* Requirements
Can you give these lines again with every "none" replaced by "off" and nothing else changed?
★ ★ ★
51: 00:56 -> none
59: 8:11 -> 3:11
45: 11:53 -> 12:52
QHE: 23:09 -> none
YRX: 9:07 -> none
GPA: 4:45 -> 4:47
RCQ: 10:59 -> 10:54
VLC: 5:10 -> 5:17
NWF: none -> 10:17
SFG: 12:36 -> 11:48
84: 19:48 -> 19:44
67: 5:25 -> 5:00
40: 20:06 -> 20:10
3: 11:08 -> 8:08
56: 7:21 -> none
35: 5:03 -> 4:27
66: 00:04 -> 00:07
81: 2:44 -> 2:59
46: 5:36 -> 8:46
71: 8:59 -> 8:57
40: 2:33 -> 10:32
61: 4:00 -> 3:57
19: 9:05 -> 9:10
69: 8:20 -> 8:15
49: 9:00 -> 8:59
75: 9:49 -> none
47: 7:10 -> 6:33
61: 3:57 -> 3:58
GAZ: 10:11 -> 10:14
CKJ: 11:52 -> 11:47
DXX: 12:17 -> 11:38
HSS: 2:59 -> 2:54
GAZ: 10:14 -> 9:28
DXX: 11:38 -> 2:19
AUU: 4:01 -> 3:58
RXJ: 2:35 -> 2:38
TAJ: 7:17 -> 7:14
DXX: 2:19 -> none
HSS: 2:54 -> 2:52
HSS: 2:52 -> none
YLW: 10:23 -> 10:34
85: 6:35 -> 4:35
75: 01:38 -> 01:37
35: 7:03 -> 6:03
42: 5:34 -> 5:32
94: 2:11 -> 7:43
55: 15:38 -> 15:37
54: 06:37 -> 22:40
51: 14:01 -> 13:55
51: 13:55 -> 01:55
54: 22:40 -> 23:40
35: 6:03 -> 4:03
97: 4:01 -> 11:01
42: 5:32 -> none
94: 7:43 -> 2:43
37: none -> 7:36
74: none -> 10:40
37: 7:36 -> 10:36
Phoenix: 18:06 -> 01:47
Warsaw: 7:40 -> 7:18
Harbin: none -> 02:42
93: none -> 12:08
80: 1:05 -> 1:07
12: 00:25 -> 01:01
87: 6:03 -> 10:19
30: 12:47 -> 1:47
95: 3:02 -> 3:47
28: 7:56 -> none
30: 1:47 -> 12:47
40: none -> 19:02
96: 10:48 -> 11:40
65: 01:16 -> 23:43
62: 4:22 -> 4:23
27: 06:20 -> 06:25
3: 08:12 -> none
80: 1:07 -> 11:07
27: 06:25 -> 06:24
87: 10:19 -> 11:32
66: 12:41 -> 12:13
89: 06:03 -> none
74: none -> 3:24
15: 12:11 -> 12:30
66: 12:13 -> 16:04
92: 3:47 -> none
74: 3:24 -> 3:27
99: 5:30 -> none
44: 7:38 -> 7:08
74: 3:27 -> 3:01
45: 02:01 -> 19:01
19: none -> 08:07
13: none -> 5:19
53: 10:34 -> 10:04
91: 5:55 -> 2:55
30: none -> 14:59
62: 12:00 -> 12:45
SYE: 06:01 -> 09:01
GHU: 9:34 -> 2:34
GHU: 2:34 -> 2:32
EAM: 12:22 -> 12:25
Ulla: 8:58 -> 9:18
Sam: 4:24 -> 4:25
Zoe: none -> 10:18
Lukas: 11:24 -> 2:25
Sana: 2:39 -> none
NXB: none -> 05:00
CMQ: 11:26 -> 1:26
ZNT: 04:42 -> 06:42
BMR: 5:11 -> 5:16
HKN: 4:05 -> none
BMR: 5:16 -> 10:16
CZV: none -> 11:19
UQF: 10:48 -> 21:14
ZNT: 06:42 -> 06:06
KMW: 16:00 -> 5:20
★ ★ ★
* Solution to the exercise
51: 00:56 -> off
59: 8:11 -> 3:11
45: 11:53 -> 12:52
QHE: 23:09 -> off
YRX: 9:07 -> off
GPA: 4:45 -> 4:47
RCQ: 10:59 -> 10:54
VLC: 5:10 -> 5:17
NWF: off -> 10:17
SFG: 12:36 -> 11:48
84: 19:48 -> 19:44
67: 5:25 -> 5:00
40: 20:06 -> 20:10
3: 11:08 -> 8:08
56: 7:21 -> off
35: 5:03 -> 4:27
66: 00:04 -> 00:07
81: 2:44 -> 2:59
46: 5:36 -> 8:46
71: 8:59 -> 8:57
40: 2:33 -> 10:32
61: 4:00 -> 3:57
19: 9:05 -> 9:10
69: 8:20 -> 8:15
49: 9:00 -> 8:59
75: 9:49 -> off
47: 7:10 -> 6:33
61: 3:57 -> 3:58
GAZ: 10:11 -> 10:14
CKJ: 11:52 -> 11:47
DXX: 12:17 -> 11:38
HSS: 2:59 -> 2:54
GAZ: 10:14 -> 9:28
DXX: 11:38 -> 2:19
AUU: 4:01 -> 3:58
RXJ: 2:35 -> 2:38
TAJ: 7:17 -> 7:14
DXX: 2:19 -> off
HSS: 2:54 -> 2:52
HSS: 2:52 -> off
YLW: 10:23 -> 10:34
85: 6:35 -> 4:35
75: 01:38 -> 01:37
35: 7:03 -> 6:03
42: 5:34 -> 5:32
94: 2:11 -> 7:43
55: 15:38 -> 15:37
54: 06:37 -> 22:40
51: 14:01 -> 13:55
51: 13:55 -> 01:55
54: 22:40 -> 23:40
35: 6:03 -> 4:03
97: 4:01 -> 11:01
42: 5:32 -> off
94: 7:43 -> 2:43
37: off -> 7:36
74: off -> 10:40
37: 7:36 -> 10:36
Phoenix: 18:06 -> 01:47
Warsaw: 7:40 -> 7:18
Harbin: off -> 02:42
93: off -> 12:08
80: 1:05 -> 1:07
12: 00:25 -> 01:01
87: 6:03 -> 10:19
30: 12:47 -> 1:47
95: 3:02 -> 3:47
28: 7:56 -> off
30: 1:47 -> 12:47
40: off -> 19:02
96: 10:48 -> 11:40
65: 01:16 -> 23:43
62: 4:22 -> 4:23
27: 06:20 -> 06:25
3: 08:12 -> off
80: 1:07 -> 11:07
27: 06:25 -> 06:24
87: 10:19 -> 11:32
66: 12:41 -> 12:13
89: 06:03 -> off
74: off -> 3:24
15: 12:11 -> 12:30
66: 12:13 -> 16:04
92: 3:47 -> off
74: 3:24 -> 3:27
99: 5:30 -> off
44: 7:38 -> 7:08
74: 3:27 -> 3:01
45: 02:01 -> 19:01
19: off -> 08:07
13: off -> 5:19
53: 10:34 -> 10:04
91: 5:55 -> 2:55
30: off -> 14:59
62: 12:00 -> 12:45
SYE: 06:01 -> 09:01
GHU: 9:34 -> 2:34
GHU: 2:34 -> 2:32
EAM: 12:22 -> 12:25
Ulla: 8:58 -> 9:18
Sam: 4:24 -> 4:25
Zoe: off -> 10:18
Lukas: 11:24 -> 2:25
Sana: 2:39 -> off
NXB: off -> 05:00
CMQ: 11:26 -> 1:26
ZNT: 04:42 -> 06:42
BMR: 5:11 -> 5:16
HKN: 4:05 -> off
BMR: 5:16 -> 10:16
CZV: off -> 11:19
UQF: 10:48 -> 21:14
ZNT: 06:42 -> 06:06
KMW: 16:00 -> 5:20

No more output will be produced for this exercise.